● Work instructions
Please reproduce, exactly and with nothing else, every line from the one containing "green 2x4 brick [105,207,213,272]" through the last line of the records below.

● Records to use
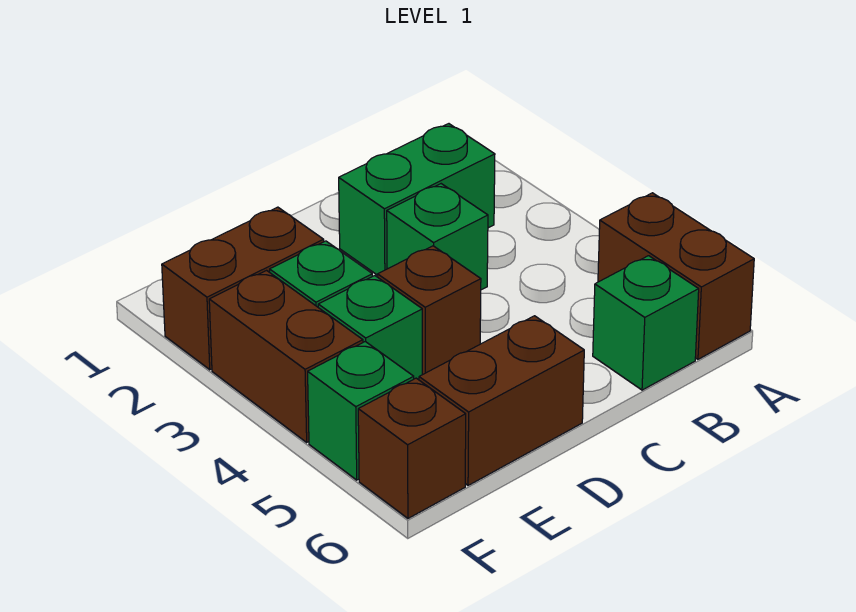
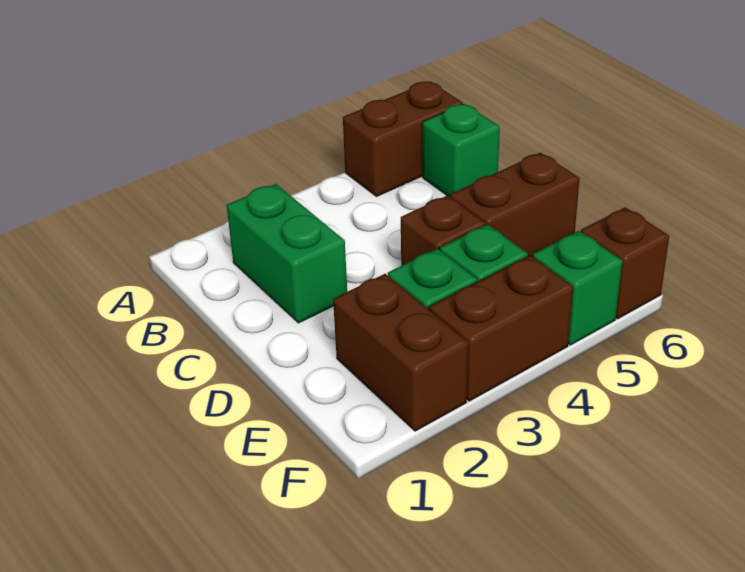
green 1x1 brick [387,184,488,290] -> none
brown 1x2 brick [419,316,584,485] -> brown 1x2 brick turned to [450,153,580,256]

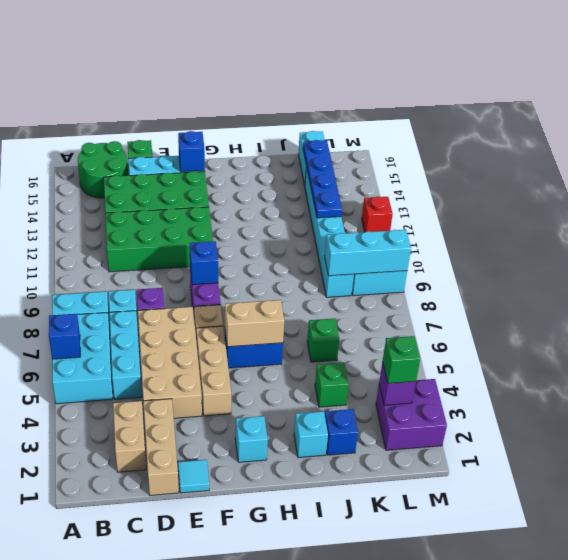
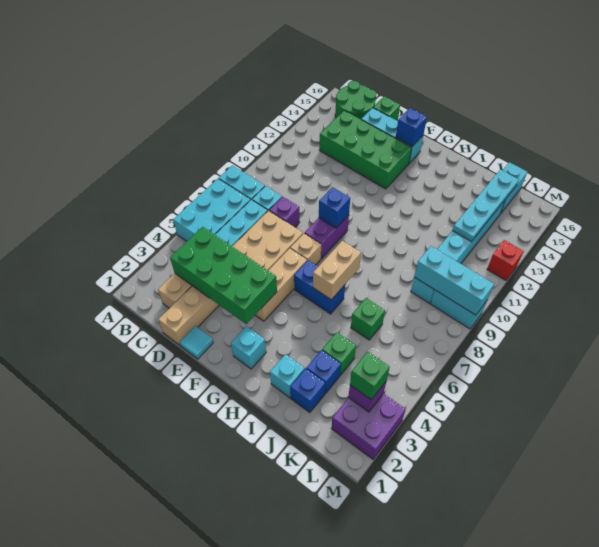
blue 1x1 brick [49,314,80,359] -> blue 1x1 brick moved to [306,350,341,393]
green 2x4 brick [105,207,213,272] -> green 2x4 brick moved to [170,227,277,324]
tan 1x2 brick [225,300,284,347] -> tan 1x2 brick turned to [313,241,361,300]
blue 1x4 plate [303,140,342,218] -> cyan 1x4 plate [452,170,519,242]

● Exercise response
green 2x4 brick [105,207,213,272] -> green 2x4 brick moved to [170,227,277,324]
tan 1x2 brick [225,300,284,347] -> tan 1x2 brick turned to [313,241,361,300]
blue 1x4 plate [303,140,342,218] -> cyan 1x4 plate [452,170,519,242]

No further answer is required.